→ Directions for this task
Print the lines in the listing below starting at the line with "red circle: (85, 78) -> (19, 61), moved" and ending at the line with "purple cross: (171, 29)", both included. Reproduce them exactly and omit every picture.

──────── Working data

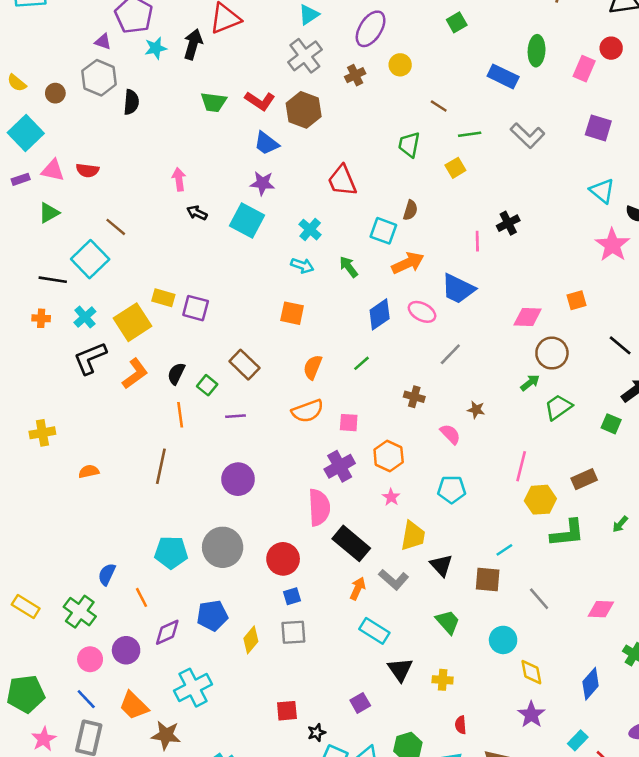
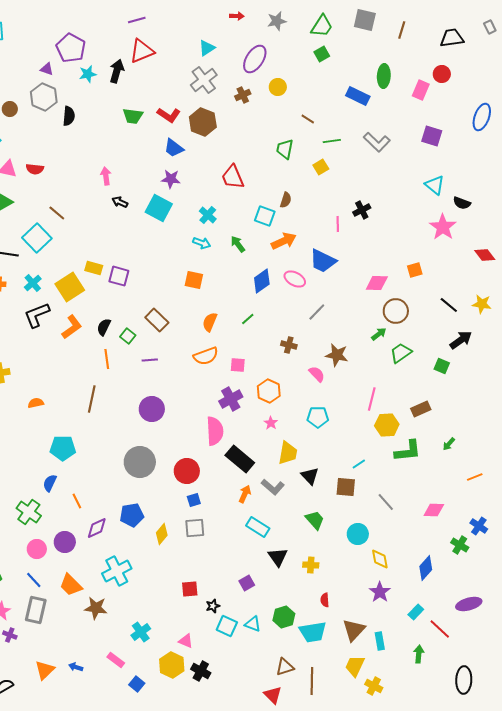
brown star: (476, 410) -> (337, 355), size x1.6
cyan pentagon: (171, 552) -> (63, 448), moved

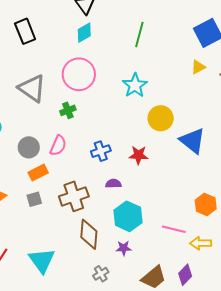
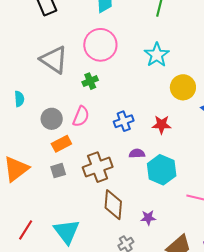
cyan hexagon: (128, 216) -> (162, 170), moved

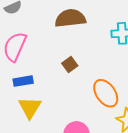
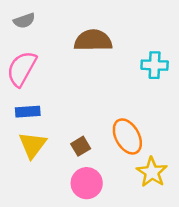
brown square: (70, 65) -> (81, 146), moved

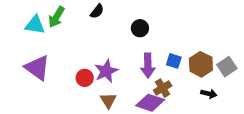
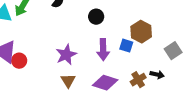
brown hexagon: (201, 64) -> (141, 32), moved
red circle: (85, 78) -> (19, 61), moved
brown cross: (163, 88) -> (138, 80), moved

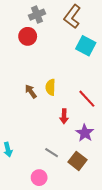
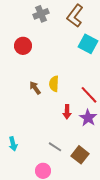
red circle: (28, 36) -> (23, 46), moved
purple star: (85, 133) -> (88, 118), moved

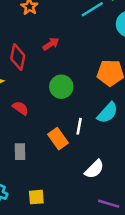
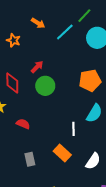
green circle: (61, 87) -> (45, 86), moved
orange rectangle: (58, 139) -> (62, 153), moved

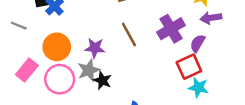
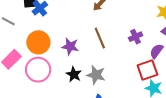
purple cross: (171, 29) -> (136, 37), size x0.6
gray star: (89, 70) -> (96, 75), moved, turned 30

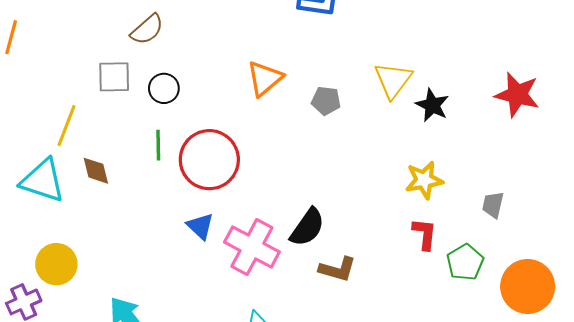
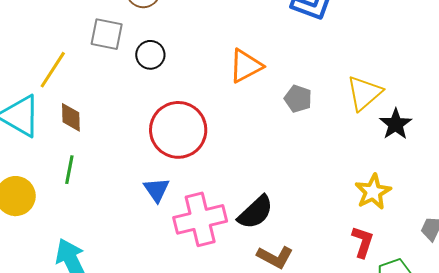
green line: (158, 145) -> (69, 170), moved
yellow star: (424, 180) -> (373, 192), turned -30
pink cross: (252, 247) -> (200, 219), turned 36

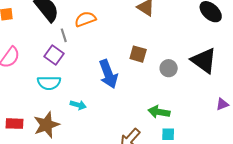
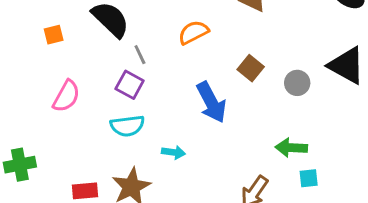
orange semicircle: (85, 19) -> (193, 32), moved
brown square: (138, 54) -> (251, 68), turned 30

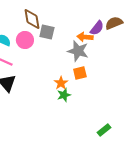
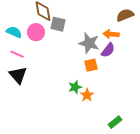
purple semicircle: (97, 28) -> (108, 50), moved
orange arrow: (85, 37) -> (111, 34), moved
orange star: (61, 83) -> (87, 95), moved

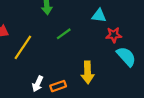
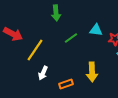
cyan triangle: (99, 16) -> (96, 30), moved
white arrow: (38, 84) -> (43, 73), moved

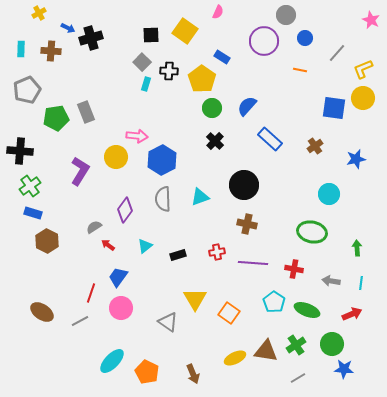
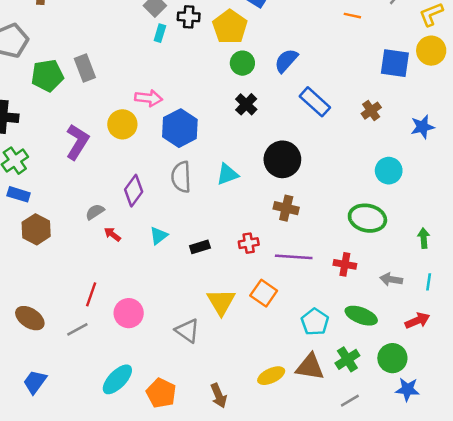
blue trapezoid: (118, 277) -> (35, 382), moved
cyan pentagon: (274, 302) -> (315, 322), moved
orange square: (229, 313) -> (264, 293), moved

────────────────

→ Written response
red circle: (85, 78) -> (19, 61), moved
brown cross: (163, 88) -> (138, 80), moved

red circle: (28, 36) -> (23, 46), moved
purple star: (85, 133) -> (88, 118), moved

green circle: (61, 87) -> (45, 86), moved
orange rectangle: (58, 139) -> (62, 153), moved

purple cross: (171, 29) -> (136, 37), size x0.6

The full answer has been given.